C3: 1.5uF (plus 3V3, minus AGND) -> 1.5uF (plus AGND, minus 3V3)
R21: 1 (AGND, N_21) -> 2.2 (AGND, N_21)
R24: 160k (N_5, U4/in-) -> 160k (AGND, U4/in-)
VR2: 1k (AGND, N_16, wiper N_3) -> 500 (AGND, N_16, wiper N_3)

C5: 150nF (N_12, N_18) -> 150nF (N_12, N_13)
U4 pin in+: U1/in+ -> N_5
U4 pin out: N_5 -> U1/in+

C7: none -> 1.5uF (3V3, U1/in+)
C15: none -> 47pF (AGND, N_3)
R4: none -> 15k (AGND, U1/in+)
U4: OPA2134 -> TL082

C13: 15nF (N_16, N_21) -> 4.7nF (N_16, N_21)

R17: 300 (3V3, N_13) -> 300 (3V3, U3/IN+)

---

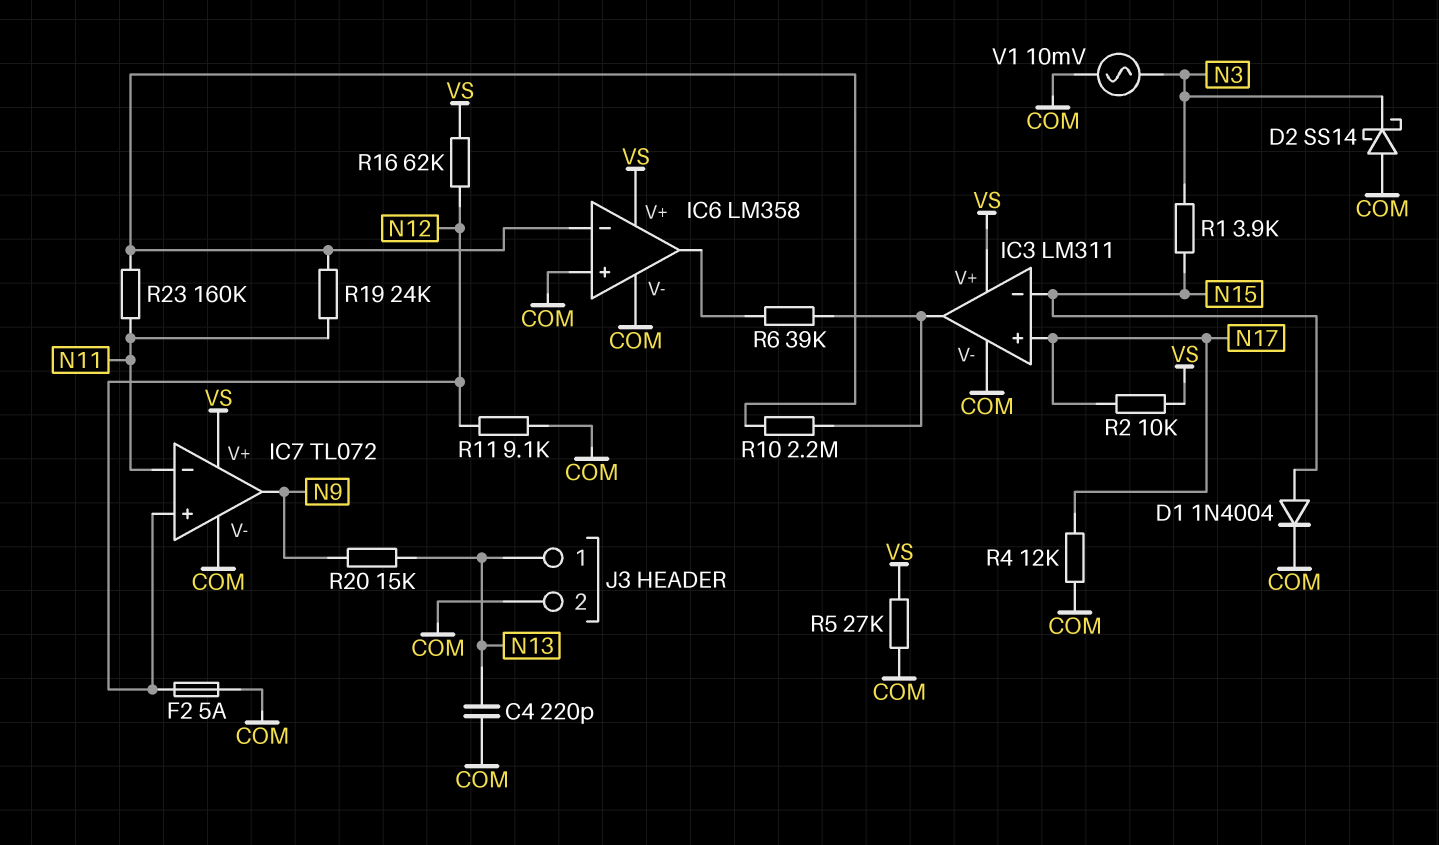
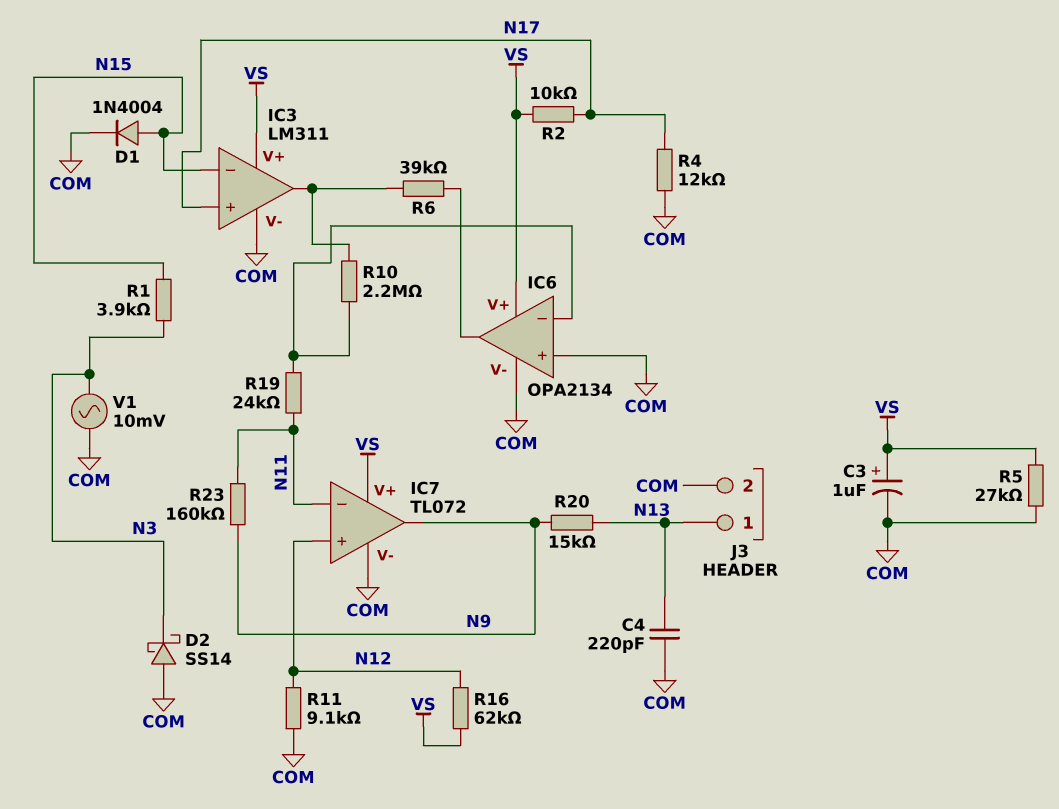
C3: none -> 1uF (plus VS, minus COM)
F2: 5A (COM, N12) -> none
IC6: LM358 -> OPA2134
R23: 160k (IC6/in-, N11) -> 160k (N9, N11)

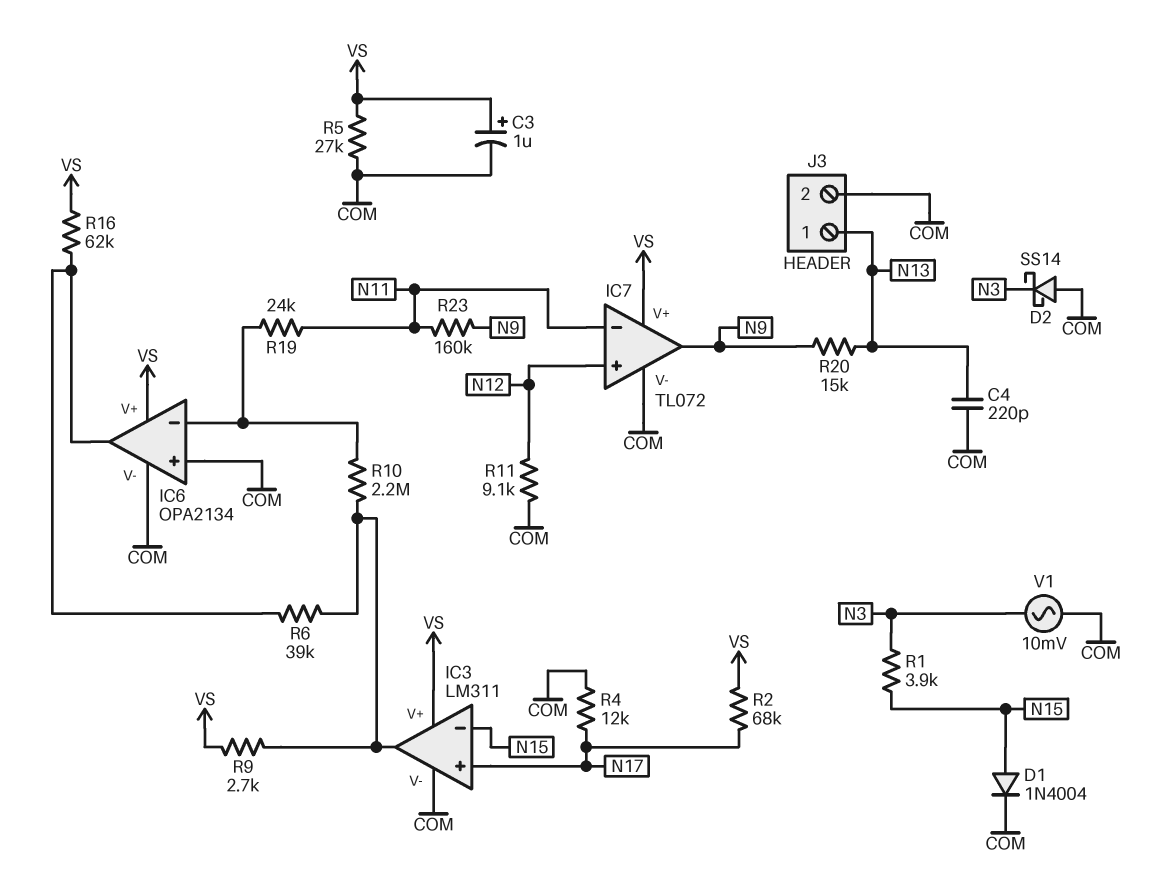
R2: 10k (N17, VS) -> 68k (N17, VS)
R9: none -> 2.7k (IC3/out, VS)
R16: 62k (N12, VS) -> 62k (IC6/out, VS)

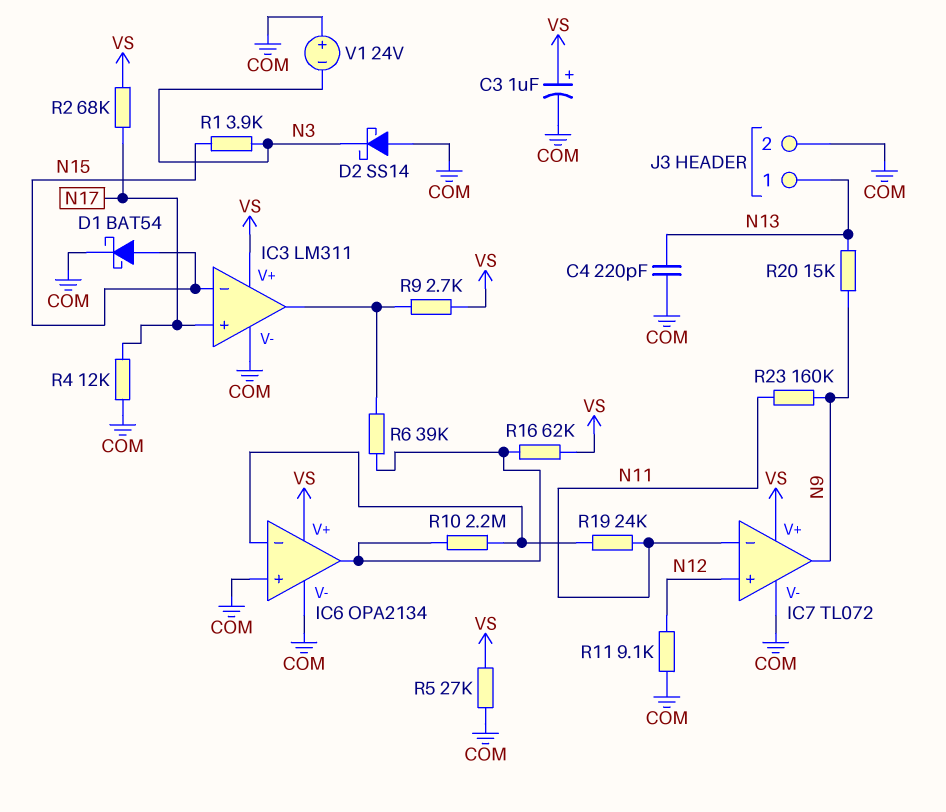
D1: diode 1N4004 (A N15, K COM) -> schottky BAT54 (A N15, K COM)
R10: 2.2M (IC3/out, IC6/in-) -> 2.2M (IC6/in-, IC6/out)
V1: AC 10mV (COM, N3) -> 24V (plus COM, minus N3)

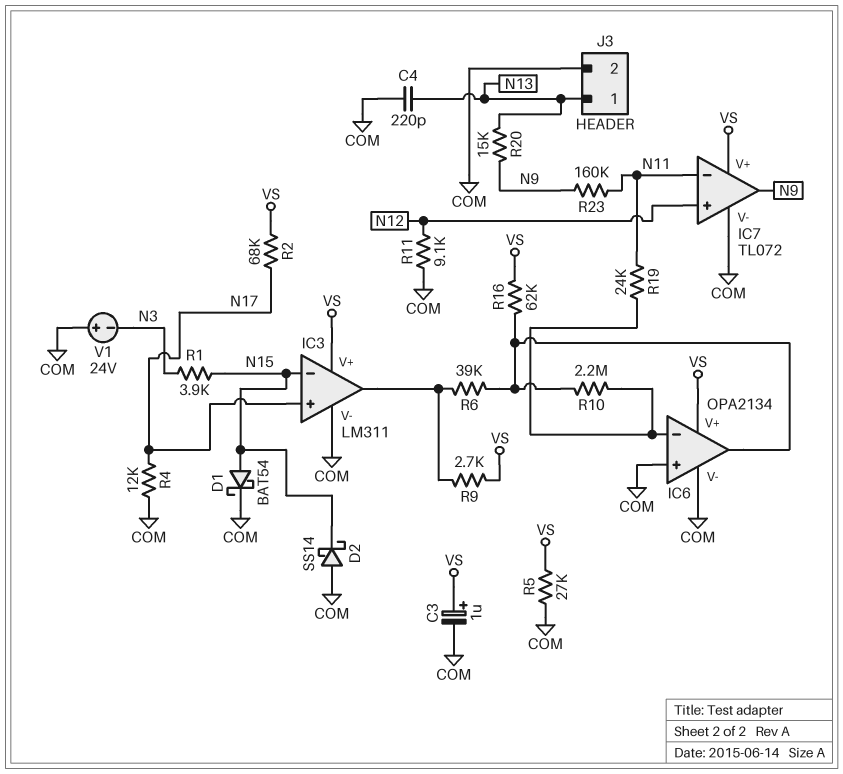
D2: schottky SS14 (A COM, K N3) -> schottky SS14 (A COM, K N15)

Task objective → Reproduce only the lines above, starting at the line with "U4: OPA2134 -> TL082" and ending at the line with "R17: 300 (3V3, N_13) -> 300 (3V3, U3/IN+)", exactly as written.

Exercise response →
U4: OPA2134 -> TL082

C13: 15nF (N_16, N_21) -> 4.7nF (N_16, N_21)

R17: 300 (3V3, N_13) -> 300 (3V3, U3/IN+)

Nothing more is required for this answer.